SOURCE DATA |

• • • • •

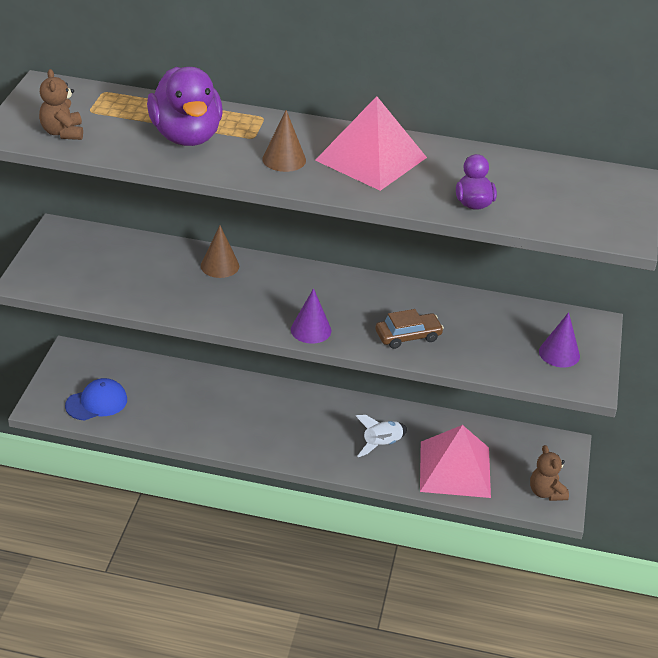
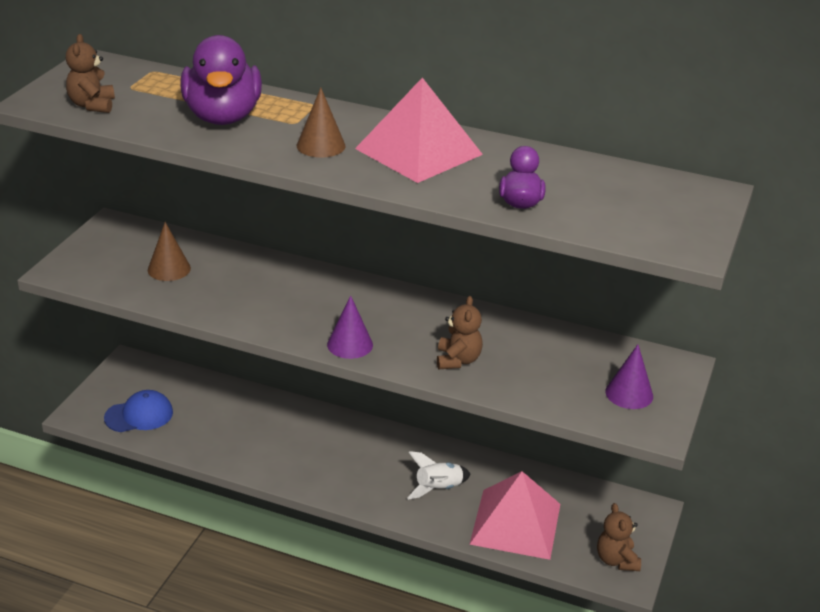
camera: 10 degrees right, 5 degrees down
(220, 266) = (270, 272): brown cone -> brown cone (169, 269)
(408, 336) = (458, 360): brown car -> brown teddy bear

• • • • •

Leave out the pictures, and write out all the remaining data above exactly.

camera: 10 degrees right, 5 degrees down
(220, 266) = (270, 272): brown cone -> brown cone (169, 269)
(408, 336) = (458, 360): brown car -> brown teddy bear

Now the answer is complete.